What the exercise asks:
Each line of the records that follow must come back exactly, with pictures skipped.

Material provided:
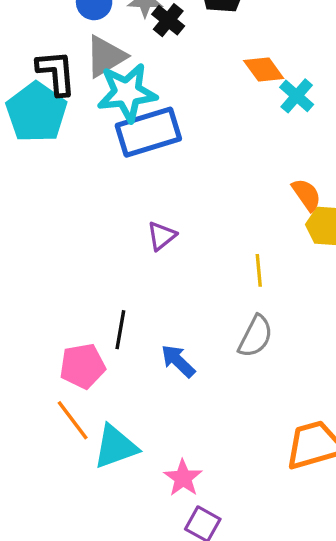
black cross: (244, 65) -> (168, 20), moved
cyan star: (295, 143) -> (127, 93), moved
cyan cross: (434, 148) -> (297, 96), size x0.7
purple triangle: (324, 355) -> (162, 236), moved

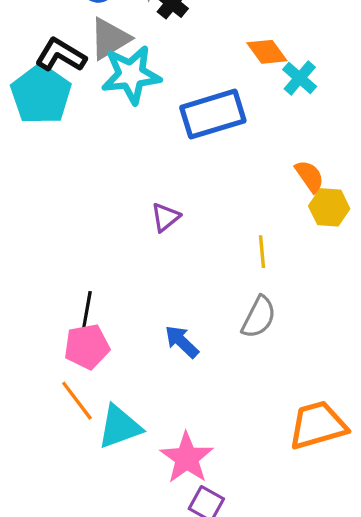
black L-shape: (56, 73) -> (61, 55), turned -54
blue rectangle: (148, 132) -> (213, 114), moved
black line: (120, 330) -> (87, 311), moved
pink star: (183, 478) -> (187, 458), size x1.4

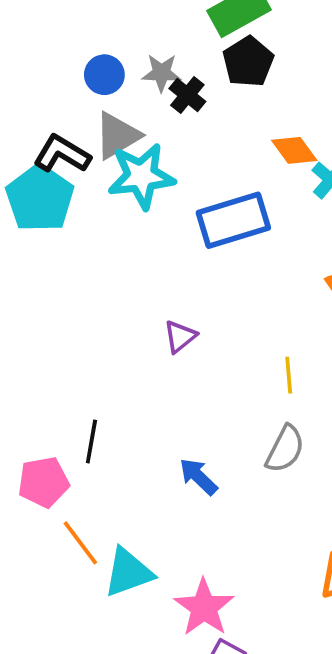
pink pentagon: (87, 347) -> (44, 482), moved

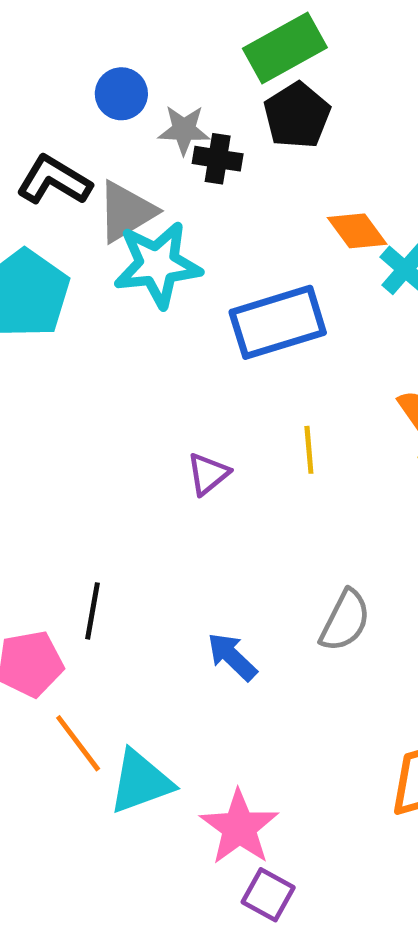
blue circle: (104, 75) -> (121, 94), moved
black cross: (187, 95) -> (218, 159), turned -30
black L-shape: (62, 154) -> (54, 180), moved
yellow line: (289, 375) -> (309, 450), moved

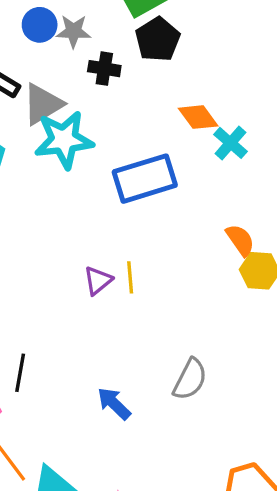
gray star: (184, 130) -> (74, 31), moved
yellow line: (309, 450) -> (130, 277), moved

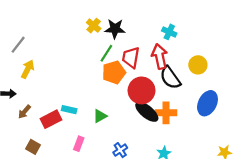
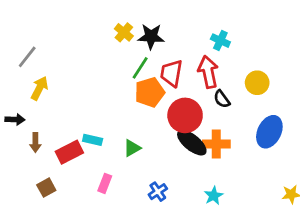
black semicircle: (170, 78) -> (222, 99), size x0.6
brown arrow: (24, 112) -> (35, 143), turned -40
brown square: (33, 147) -> (46, 188), turned 32

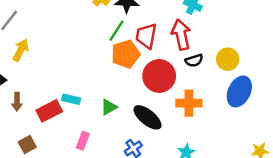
yellow circle: (257, 83) -> (228, 59), moved
black semicircle: (222, 99) -> (194, 60), turned -72
black ellipse: (192, 143) -> (148, 117), moved

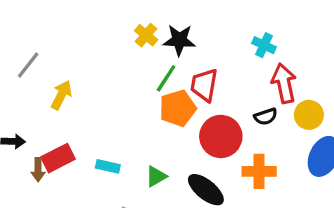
red arrow: (181, 35) -> (284, 83), moved
yellow arrow: (21, 50) -> (61, 95), moved
red rectangle: (49, 111) -> (58, 158), moved

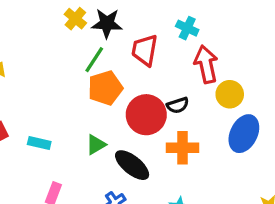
red trapezoid: (204, 85) -> (145, 50), moved
black semicircle: (266, 117) -> (178, 105), moved
green triangle: (156, 176) -> (96, 145), moved

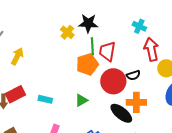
yellow cross: (75, 19) -> (67, 32), moved
red trapezoid: (145, 50) -> (107, 51), moved
green line: (94, 60) -> (92, 46), moved, turned -36
black ellipse: (132, 165) -> (121, 113), moved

Finished task:
black cross: (244, 65) -> (168, 20), moved
cyan star: (295, 143) -> (127, 93), moved
cyan cross: (434, 148) -> (297, 96), size x0.7
purple triangle: (324, 355) -> (162, 236), moved

black L-shape: (56, 73) -> (61, 55), turned -54
blue rectangle: (148, 132) -> (213, 114), moved
black line: (120, 330) -> (87, 311), moved
pink star: (183, 478) -> (187, 458), size x1.4

pink pentagon: (87, 347) -> (44, 482), moved

blue circle: (104, 75) -> (121, 94), moved
black cross: (187, 95) -> (218, 159), turned -30
black L-shape: (62, 154) -> (54, 180), moved
yellow line: (289, 375) -> (309, 450), moved

gray star: (184, 130) -> (74, 31), moved
yellow line: (309, 450) -> (130, 277), moved

black semicircle: (170, 78) -> (222, 99), size x0.6
brown arrow: (24, 112) -> (35, 143), turned -40
brown square: (33, 147) -> (46, 188), turned 32

yellow circle: (257, 83) -> (228, 59), moved
black semicircle: (222, 99) -> (194, 60), turned -72
black ellipse: (192, 143) -> (148, 117), moved

red arrow: (181, 35) -> (284, 83), moved
yellow arrow: (21, 50) -> (61, 95), moved
red rectangle: (49, 111) -> (58, 158), moved

red trapezoid: (204, 85) -> (145, 50), moved
black semicircle: (266, 117) -> (178, 105), moved
green triangle: (156, 176) -> (96, 145), moved

yellow cross: (75, 19) -> (67, 32), moved
red trapezoid: (145, 50) -> (107, 51), moved
green line: (94, 60) -> (92, 46), moved, turned -36
black ellipse: (132, 165) -> (121, 113), moved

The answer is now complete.